Detected change data
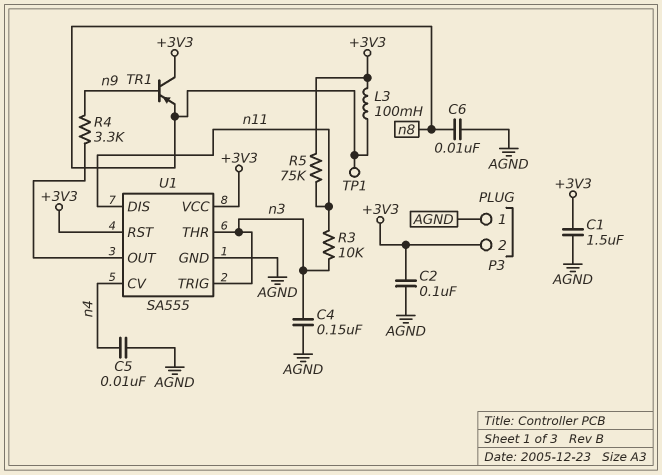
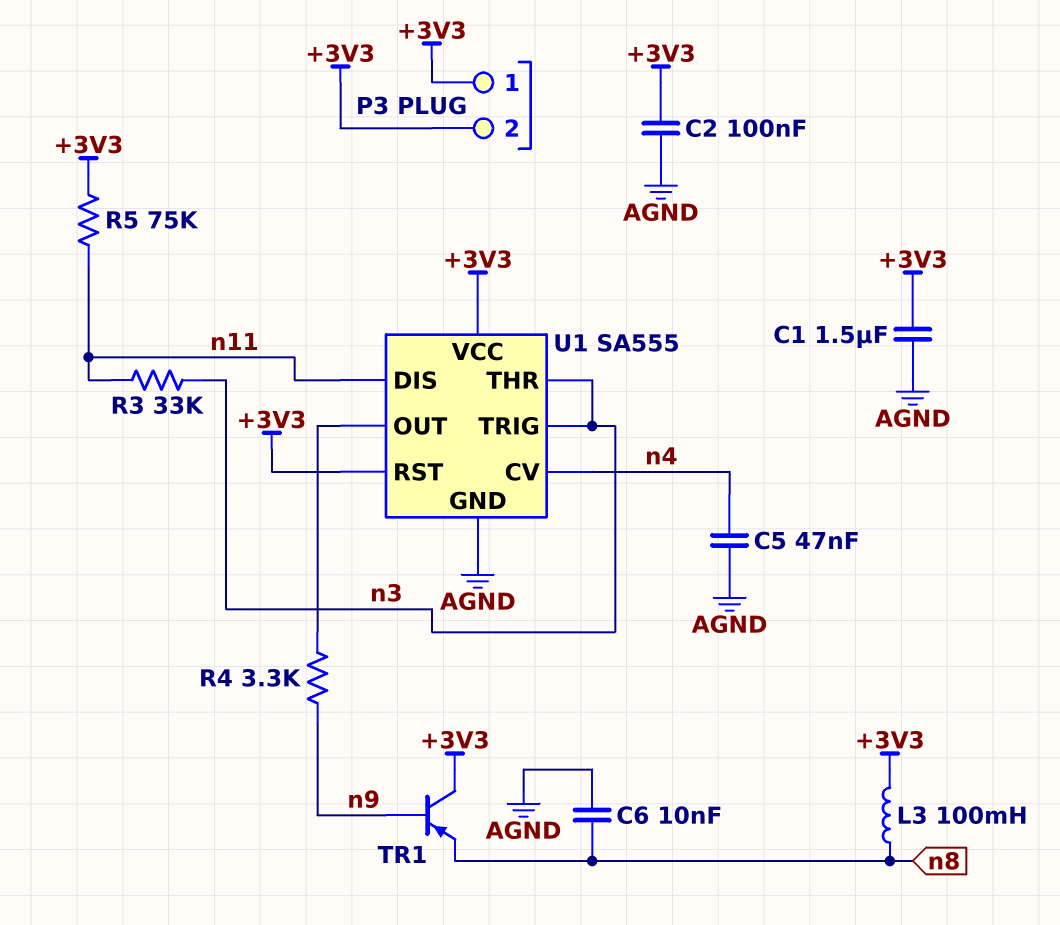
C4: 150nF (AGND, n3) -> none
C5: 10nF (AGND, n4) -> 47nF (AGND, n4)
P3 pin 1: AGND -> +3V3
R3: 10k (n3, n11) -> 33k (n3, n11)
TP1: test point (n8) -> none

**Task goal:**
Output each line of the records exactly. Any picture is skipped.

**Written response:**
C4: 150nF (AGND, n3) -> none
C5: 10nF (AGND, n4) -> 47nF (AGND, n4)
P3 pin 1: AGND -> +3V3
R3: 10k (n3, n11) -> 33k (n3, n11)
TP1: test point (n8) -> none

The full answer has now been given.